Records from a data collection:
·····
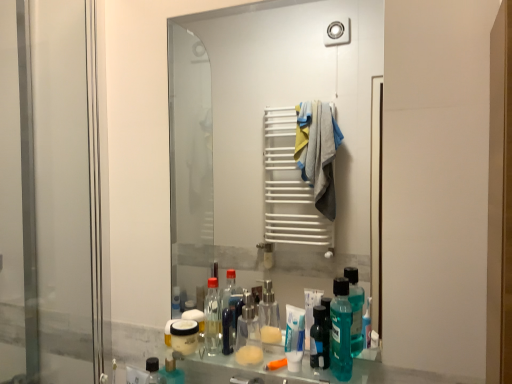
This screenshot has height=384, width=512. What do you see at coordinates (248, 334) in the screenshot?
I see `transparent plastic mouthwash at center` at bounding box center [248, 334].

Identify the location of transparent glass screen door at left. (50, 195).

What is the approximate width of clear glass mirror at center?

1.56 centimeters.

What do you see at coordinates (268, 147) in the screenshot?
I see `clear glass mirror at center` at bounding box center [268, 147].

At what (x,y) coordinates should I click in order to perform the action: click on teal plastic mouthwash at lower center. Please return your answer as a coordinate pair (x, y). The image size is (512, 384). Looking at the image, I should click on (341, 331).

Does teal plastic mouthwash at lower center turn towards transparent glass screen door at left?

No, teal plastic mouthwash at lower center does not turn towards transparent glass screen door at left.

Considering the sizes of teal plastic mouthwash at lower center and transparent glass screen door at left in the image, is teal plastic mouthwash at lower center wider or thinner than transparent glass screen door at left?

In the image, teal plastic mouthwash at lower center appears to be wider than transparent glass screen door at left.

Looking at the image, does teal plastic mouthwash at lower center seem bigger or smaller compared to transparent glass screen door at left?

In the image, teal plastic mouthwash at lower center appears to be smaller than transparent glass screen door at left.

The height and width of the screenshot is (384, 512). In order to click on screen door above the teal plastic mouthwash at lower center (from a real-world perspective) in this screenshot , I will do `click(50, 195)`.

Visually, is transparent plastic mouthwash at center positioned to the left or to the right of clear glass mirror at center?

Clearly, transparent plastic mouthwash at center is on the left of clear glass mirror at center in the image.

Which is nearer, (240, 359) or (243, 210)?

The point (240, 359) is in front.

Is transparent plastic mouthwash at center taller or shorter than clear glass mirror at center?

In the image, transparent plastic mouthwash at center appears to be shorter than clear glass mirror at center.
·····
■ Brief
Put every line of the listing above into a numbered list, skipping the blank lines. Leave the picture out of your answer.

■ Solution to this task
1. This screenshot has height=384, width=512. What do you see at coordinates (248, 334) in the screenshot?
2. I see `transparent plastic mouthwash at center` at bounding box center [248, 334].
3. Identify the location of transparent glass screen door at left. (50, 195).
4. What is the approximate width of clear glass mirror at center?
5. 1.56 centimeters.
6. What do you see at coordinates (268, 147) in the screenshot?
7. I see `clear glass mirror at center` at bounding box center [268, 147].
8. At what (x,y) coordinates should I click in order to perform the action: click on teal plastic mouthwash at lower center. Please return your answer as a coordinate pair (x, y). The image size is (512, 384). Looking at the image, I should click on (341, 331).
9. Does teal plastic mouthwash at lower center turn towards transparent glass screen door at left?
10. No, teal plastic mouthwash at lower center does not turn towards transparent glass screen door at left.
11. Considering the sizes of teal plastic mouthwash at lower center and transparent glass screen door at left in the image, is teal plastic mouthwash at lower center wider or thinner than transparent glass screen door at left?
12. In the image, teal plastic mouthwash at lower center appears to be wider than transparent glass screen door at left.
13. Looking at the image, does teal plastic mouthwash at lower center seem bigger or smaller compared to transparent glass screen door at left?
14. In the image, teal plastic mouthwash at lower center appears to be smaller than transparent glass screen door at left.
15. The height and width of the screenshot is (384, 512). In order to click on screen door above the teal plastic mouthwash at lower center (from a real-world perspective) in this screenshot , I will do `click(50, 195)`.
16. Visually, is transparent plastic mouthwash at center positioned to the left or to the right of clear glass mirror at center?
17. Clearly, transparent plastic mouthwash at center is on the left of clear glass mirror at center in the image.
18. Which is nearer, (240, 359) or (243, 210)?
19. The point (240, 359) is in front.
20. Is transparent plastic mouthwash at center taller or shorter than clear glass mirror at center?
21. In the image, transparent plastic mouthwash at center appears to be shorter than clear glass mirror at center.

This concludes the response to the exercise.